Your goal | Below are some records; return all of them exactly as they are.

Data provided |

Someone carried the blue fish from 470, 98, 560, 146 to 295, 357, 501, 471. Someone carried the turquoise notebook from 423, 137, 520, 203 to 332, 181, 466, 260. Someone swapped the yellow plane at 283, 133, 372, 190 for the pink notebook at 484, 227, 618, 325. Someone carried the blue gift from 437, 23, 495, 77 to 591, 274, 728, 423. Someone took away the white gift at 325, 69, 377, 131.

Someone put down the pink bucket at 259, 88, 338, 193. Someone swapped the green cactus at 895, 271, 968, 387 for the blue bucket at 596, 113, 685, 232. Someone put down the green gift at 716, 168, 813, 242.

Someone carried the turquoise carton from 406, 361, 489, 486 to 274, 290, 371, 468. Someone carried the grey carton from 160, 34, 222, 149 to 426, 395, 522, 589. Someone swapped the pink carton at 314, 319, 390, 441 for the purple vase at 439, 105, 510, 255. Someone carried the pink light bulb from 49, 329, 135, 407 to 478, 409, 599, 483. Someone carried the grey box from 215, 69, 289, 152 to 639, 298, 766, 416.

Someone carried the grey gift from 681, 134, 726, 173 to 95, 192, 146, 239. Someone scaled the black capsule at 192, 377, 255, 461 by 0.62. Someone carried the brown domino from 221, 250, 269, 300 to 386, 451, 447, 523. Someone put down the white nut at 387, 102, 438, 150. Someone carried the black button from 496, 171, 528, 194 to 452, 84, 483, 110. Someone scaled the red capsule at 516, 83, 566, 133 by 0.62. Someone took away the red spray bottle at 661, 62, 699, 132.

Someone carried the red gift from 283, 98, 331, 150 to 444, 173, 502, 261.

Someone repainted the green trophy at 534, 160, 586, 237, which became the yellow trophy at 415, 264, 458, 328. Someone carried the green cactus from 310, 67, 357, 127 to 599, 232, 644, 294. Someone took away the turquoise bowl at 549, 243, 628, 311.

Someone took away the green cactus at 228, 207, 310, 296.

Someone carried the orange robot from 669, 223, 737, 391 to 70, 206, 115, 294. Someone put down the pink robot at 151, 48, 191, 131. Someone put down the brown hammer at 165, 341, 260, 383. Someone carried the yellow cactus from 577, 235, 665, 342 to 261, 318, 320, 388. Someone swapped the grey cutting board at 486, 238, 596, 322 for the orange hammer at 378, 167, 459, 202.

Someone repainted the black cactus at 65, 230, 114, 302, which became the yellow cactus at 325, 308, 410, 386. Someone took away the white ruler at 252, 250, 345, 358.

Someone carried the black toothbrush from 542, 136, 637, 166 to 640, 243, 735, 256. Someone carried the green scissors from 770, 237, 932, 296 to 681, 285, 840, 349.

Task output |
Someone carried the blue fish from 470, 98, 560, 146 to 295, 357, 501, 471. Someone carried the turquoise notebook from 423, 137, 520, 203 to 332, 181, 466, 260. Someone swapped the yellow plane at 283, 133, 372, 190 for the pink notebook at 484, 227, 618, 325. Someone carried the blue gift from 437, 23, 495, 77 to 591, 274, 728, 423. Someone took away the white gift at 325, 69, 377, 131.

Someone put down the pink bucket at 259, 88, 338, 193. Someone swapped the green cactus at 895, 271, 968, 387 for the blue bucket at 596, 113, 685, 232. Someone put down the green gift at 716, 168, 813, 242.

Someone carried the turquoise carton from 406, 361, 489, 486 to 274, 290, 371, 468. Someone carried the grey carton from 160, 34, 222, 149 to 426, 395, 522, 589. Someone swapped the pink carton at 314, 319, 390, 441 for the purple vase at 439, 105, 510, 255. Someone carried the pink light bulb from 49, 329, 135, 407 to 478, 409, 599, 483. Someone carried the grey box from 215, 69, 289, 152 to 639, 298, 766, 416.

Someone carried the grey gift from 681, 134, 726, 173 to 95, 192, 146, 239. Someone scaled the black capsule at 192, 377, 255, 461 by 0.62. Someone carried the brown domino from 221, 250, 269, 300 to 386, 451, 447, 523. Someone put down the white nut at 387, 102, 438, 150. Someone carried the black button from 496, 171, 528, 194 to 452, 84, 483, 110. Someone scaled the red capsule at 516, 83, 566, 133 by 0.62. Someone took away the red spray bottle at 661, 62, 699, 132.

Someone carried the red gift from 283, 98, 331, 150 to 444, 173, 502, 261.

Someone repainted the green trophy at 534, 160, 586, 237, which became the yellow trophy at 415, 264, 458, 328. Someone carried the green cactus from 310, 67, 357, 127 to 599, 232, 644, 294. Someone took away the turquoise bowl at 549, 243, 628, 311.

Someone took away the green cactus at 228, 207, 310, 296.

Someone carried the orange robot from 669, 223, 737, 391 to 70, 206, 115, 294. Someone put down the pink robot at 151, 48, 191, 131. Someone put down the brown hammer at 165, 341, 260, 383. Someone carried the yellow cactus from 577, 235, 665, 342 to 261, 318, 320, 388. Someone swapped the grey cutting board at 486, 238, 596, 322 for the orange hammer at 378, 167, 459, 202.

Someone repainted the black cactus at 65, 230, 114, 302, which became the yellow cactus at 325, 308, 410, 386. Someone took away the white ruler at 252, 250, 345, 358.

Someone carried the black toothbrush from 542, 136, 637, 166 to 640, 243, 735, 256. Someone carried the green scissors from 770, 237, 932, 296 to 681, 285, 840, 349.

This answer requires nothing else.